**Your task**
In the data below, find the line containing "(202, 227) = (319, 140): green"; transcribe it and each line after it exactly, through the last, skipping pictures.

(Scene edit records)
▽

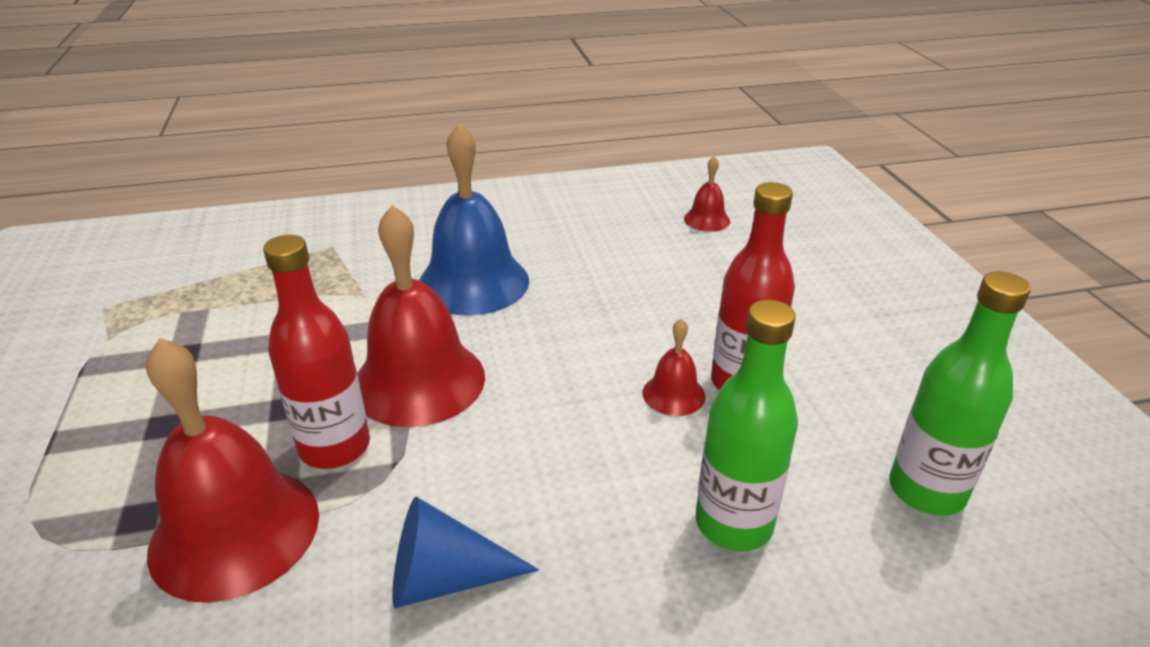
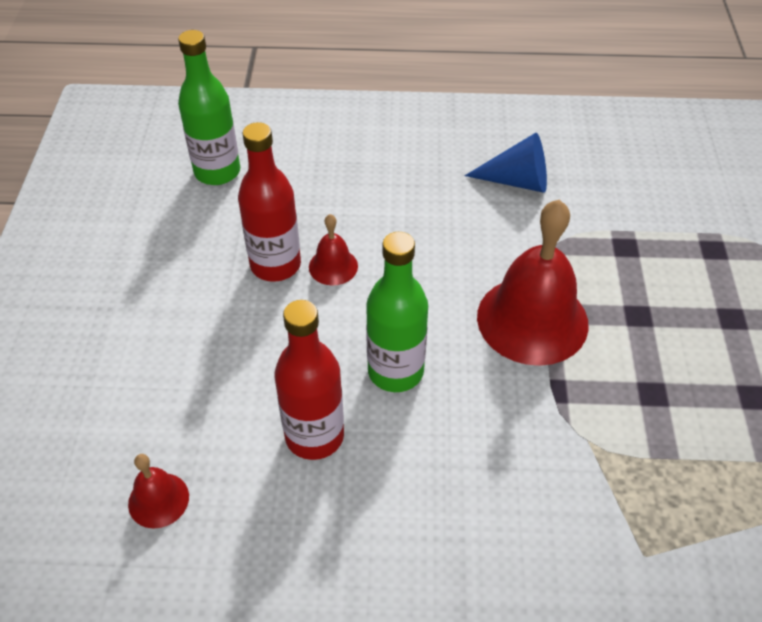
camera: 165 degrees left, 15 degrees up
(235, 531) = (646, 228): red bell -> none
(335, 447) = (593, 273): red bottle -> red bottle (314, 436)
(473, 282) = (473, 440): blue bell -> none
(733, 523) = (344, 177): green bottle -> green bottle (395, 371)

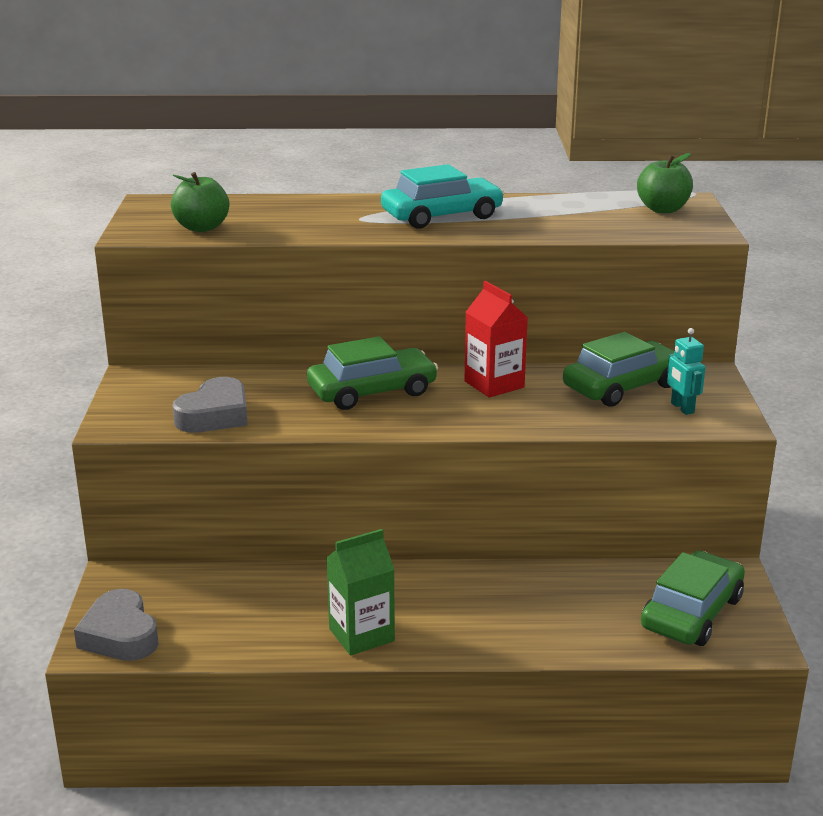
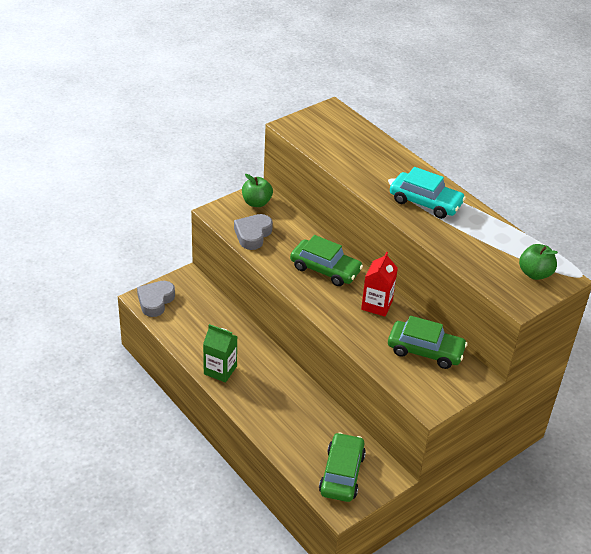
camera: 50 degrees right, 15 degrees up
(202, 227) = (319, 140): green apple -> green apple (256, 203)
(215, 415) = (253, 235): grey heart -> grey heart turned 120 degrees clockwise
(682, 408) = (425, 381): turquoise robot -> none
(692, 613) = (342, 474): green car -> green car turned 75 degrees counterclockwise

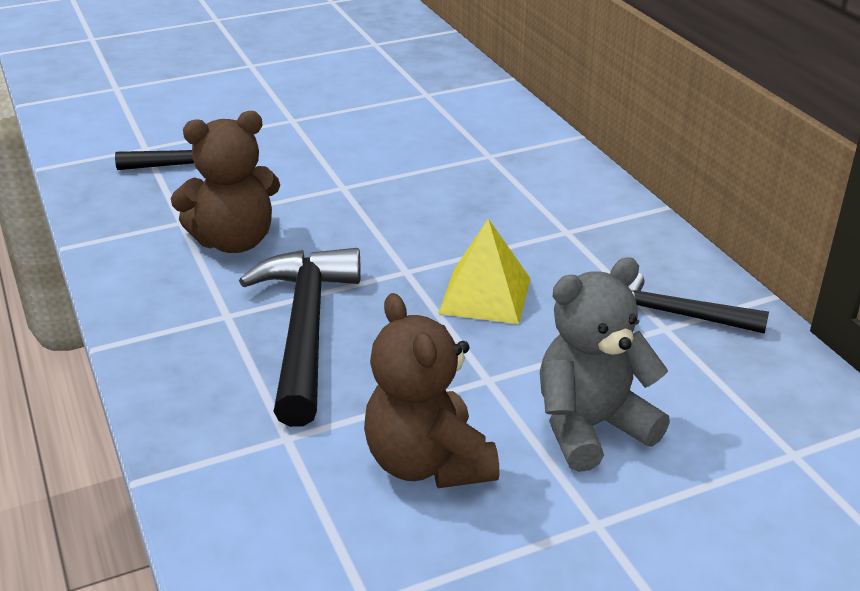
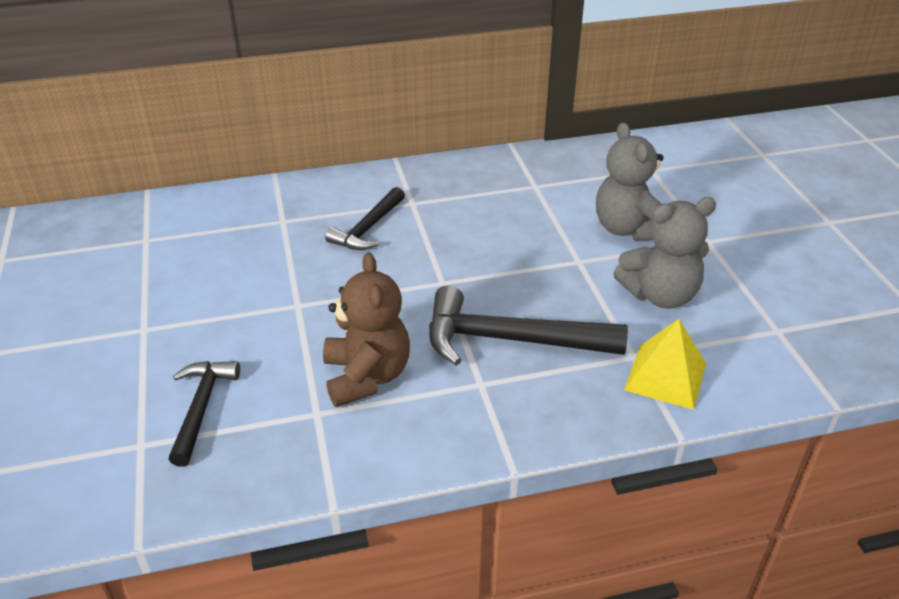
camera: 80 degrees left, 5 degrees up
(428, 463) = (660, 295): brown teddy bear -> grey teddy bear
(485, 295) = (484, 249): yellow pyramid -> yellow pyramid (665, 376)
(676, 315) = (523, 179): black hammer -> black hammer (368, 229)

△

**Answer for this exercise**
(202, 227) = (319, 140): green apple -> green apple (256, 203)
(215, 415) = (253, 235): grey heart -> grey heart turned 120 degrees clockwise
(682, 408) = (425, 381): turquoise robot -> none
(692, 613) = (342, 474): green car -> green car turned 75 degrees counterclockwise

camera: 80 degrees left, 5 degrees up
(428, 463) = (660, 295): brown teddy bear -> grey teddy bear
(485, 295) = (484, 249): yellow pyramid -> yellow pyramid (665, 376)
(676, 315) = (523, 179): black hammer -> black hammer (368, 229)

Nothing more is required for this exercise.